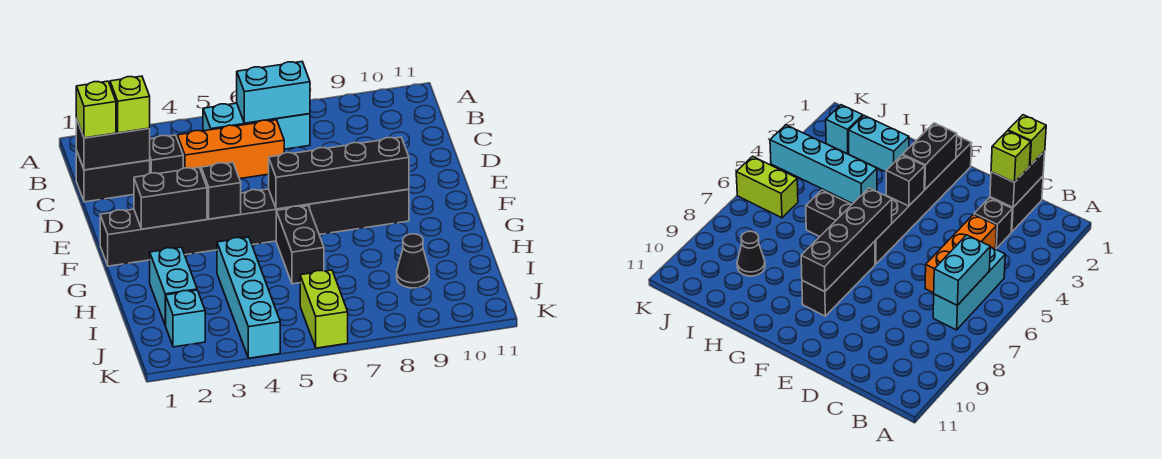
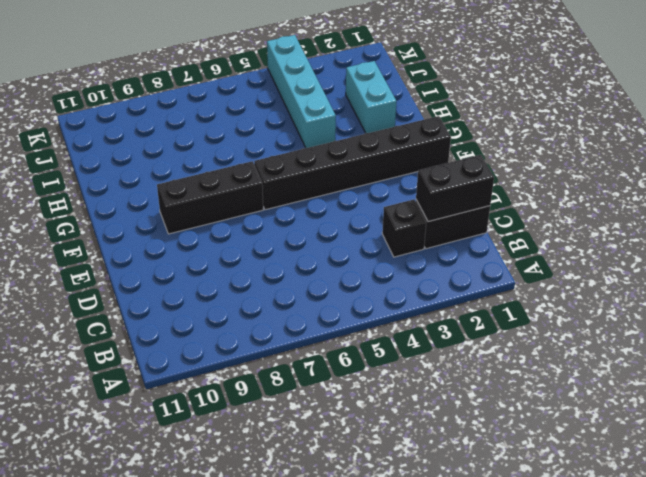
none -> cyan brick B5:B7 level 1
none -> orange brick C4:C6 level 1
none -> black brick G6:H6 level 1

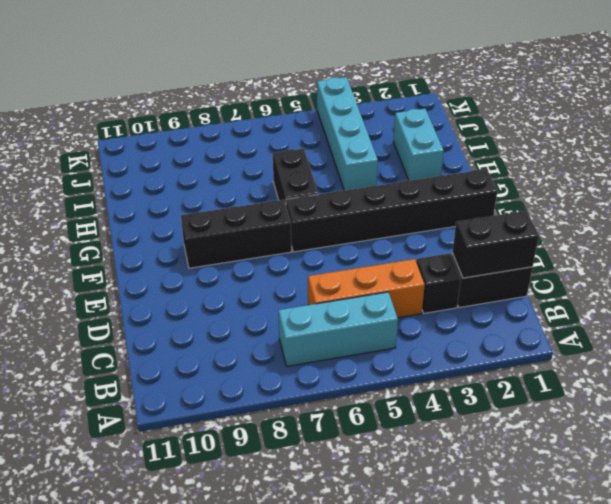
none -> black cone I9 level 1
none -> cyan brick J2 level 1
none -> lime brick J6:K6 level 1

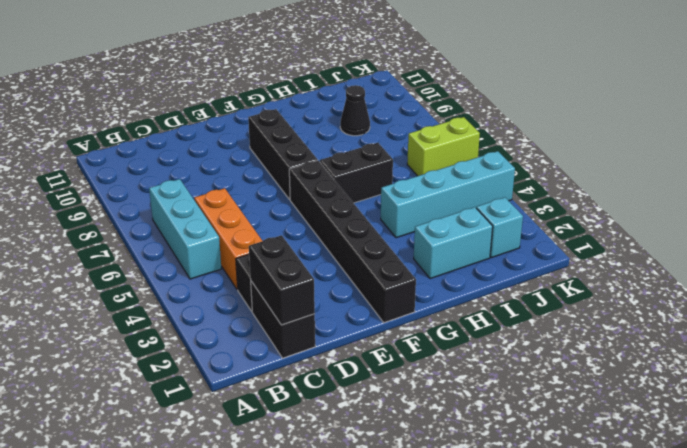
none -> cyan brick B6:B7 level 2
none -> black brick F2:F3 level 2
none -> black brick F4 level 2

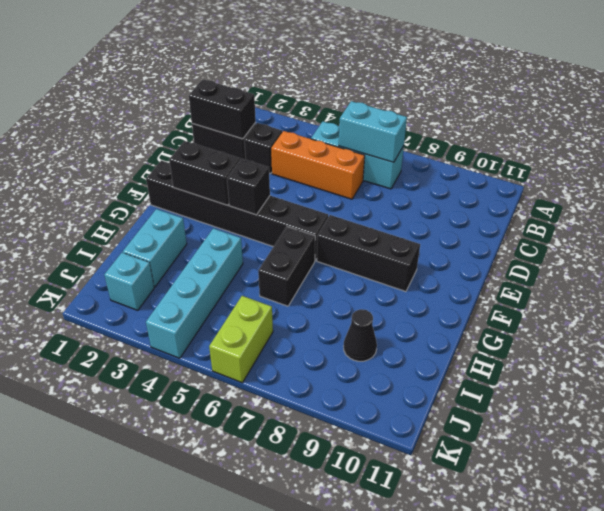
none -> black brick F6:F9 level 2
none -> lime brick C1 level 3
none -> lime brick C2 level 3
* * * * * * * * *
▸ Exercise requirements
Within the data above, find the lines that contain the word "brick" and copy each of them.

▸ Answer
none -> cyan brick B5:B7 level 1
none -> orange brick C4:C6 level 1
none -> black brick G6:H6 level 1
none -> cyan brick J2 level 1
none -> lime brick J6:K6 level 1
none -> cyan brick B6:B7 level 2
none -> black brick F2:F3 level 2
none -> black brick F4 level 2
none -> black brick F6:F9 level 2
none -> lime brick C1 level 3
none -> lime brick C2 level 3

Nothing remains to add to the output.